Segmentation data

-- BEGIN --

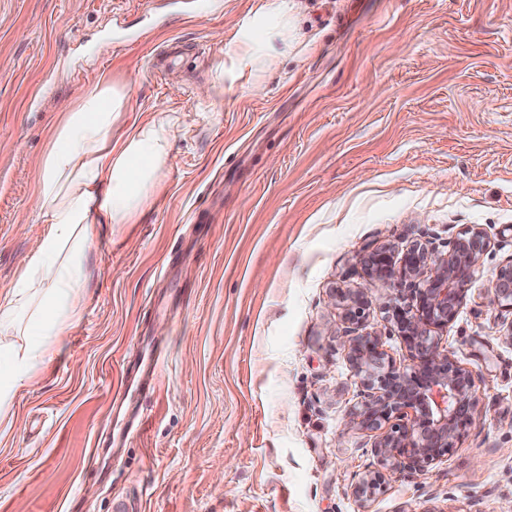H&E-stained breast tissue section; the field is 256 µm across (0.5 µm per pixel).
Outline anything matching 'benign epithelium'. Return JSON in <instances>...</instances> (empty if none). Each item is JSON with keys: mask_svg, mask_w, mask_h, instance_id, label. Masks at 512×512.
Here are the masks:
<instances>
[{"mask_svg": "<svg viewBox=\"0 0 512 512\" xmlns=\"http://www.w3.org/2000/svg\"><path fill=\"white\" fill-rule=\"evenodd\" d=\"M485 248L483 230L470 226L448 242L443 256L415 240L398 262L387 249L364 258L368 276L389 280L397 288L396 299L382 309L411 357L410 366L396 365L378 336L359 333L370 306L364 289L346 304L343 327L329 328L358 378L361 400L350 424L376 434L377 467L366 470L352 486L362 508L383 490L391 474L421 472L450 454L482 415L474 374L440 346L435 333L457 318ZM486 299L488 307L512 314V258L497 268Z\"/></svg>", "mask_w": 512, "mask_h": 512, "instance_id": "obj_1", "label": "benign epithelium"}]
</instances>
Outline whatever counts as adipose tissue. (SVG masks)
Returning <instances> with one entry per match:
<instances>
[{"label": "adipose tissue", "instance_id": "adipose-tissue-1", "mask_svg": "<svg viewBox=\"0 0 512 512\" xmlns=\"http://www.w3.org/2000/svg\"><path fill=\"white\" fill-rule=\"evenodd\" d=\"M292 0H263L251 33L231 59L241 76L262 71L277 47L287 46ZM126 95L107 79L85 90L51 135L38 163L32 194L35 210L48 224L39 247L25 262L7 304L33 305L31 335L0 364V403L24 386L33 363L64 335L77 315L73 299L90 277L85 254L99 224H127L149 205L171 157L169 119L161 118L113 137L112 124Z\"/></svg>", "mask_w": 512, "mask_h": 512}]
</instances>
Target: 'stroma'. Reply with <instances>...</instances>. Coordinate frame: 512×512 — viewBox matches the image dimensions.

-- END --

**Brief:** Leave the pictures out and write out every entry exactly as given.

**Response to this exercise:**
H&E-stained breast tissue section; the field is 256 µm across (0.5 µm per pixel).
Outline anything matching 'benign epithelium'. Return JSON in <instances>...</instances> (empty if none). Each item is JSON with keys: mask_svg, mask_w, mask_h, instance_id, label. Masks at 512×512.
Here are the masks:
<instances>
[{"mask_svg": "<svg viewBox=\"0 0 512 512\" xmlns=\"http://www.w3.org/2000/svg\"><path fill=\"white\" fill-rule=\"evenodd\" d=\"M485 248L483 230L470 226L448 242L443 256L415 240L398 262L387 249L364 258L368 276L389 280L397 288L396 299L382 309L411 357L410 366L396 365L378 336L359 333L370 306L364 289L346 304L343 327L329 328L358 378L361 400L350 424L376 434L377 467L366 470L352 486L362 508L383 490L391 474L421 472L450 454L482 415L474 374L440 346L435 333L457 318ZM486 299L488 307L512 314V258L497 268Z\"/></svg>", "mask_w": 512, "mask_h": 512, "instance_id": "obj_1", "label": "benign epithelium"}]
</instances>
Outline whatever counts as adipose tissue. (SVG masks)
Returning <instances> with one entry per match:
<instances>
[{"label": "adipose tissue", "instance_id": "adipose-tissue-1", "mask_svg": "<svg viewBox=\"0 0 512 512\" xmlns=\"http://www.w3.org/2000/svg\"><path fill=\"white\" fill-rule=\"evenodd\" d=\"M292 0H263L251 33L231 59L241 76L262 71L277 47L287 46ZM126 95L107 79L85 90L51 135L38 163L32 194L35 210L48 224L39 247L25 262L7 304L33 305L31 335L0 364V403L24 386L33 363L64 335L77 315L73 299L90 277L85 254L99 224H127L149 205L171 157L169 119L161 118L113 137L112 124Z\"/></svg>", "mask_w": 512, "mask_h": 512}]
</instances>
Target: 'stroma'. Reply with <instances>...</instances>. Coordinate frame: 512×512 — viewBox matches the image dimensions.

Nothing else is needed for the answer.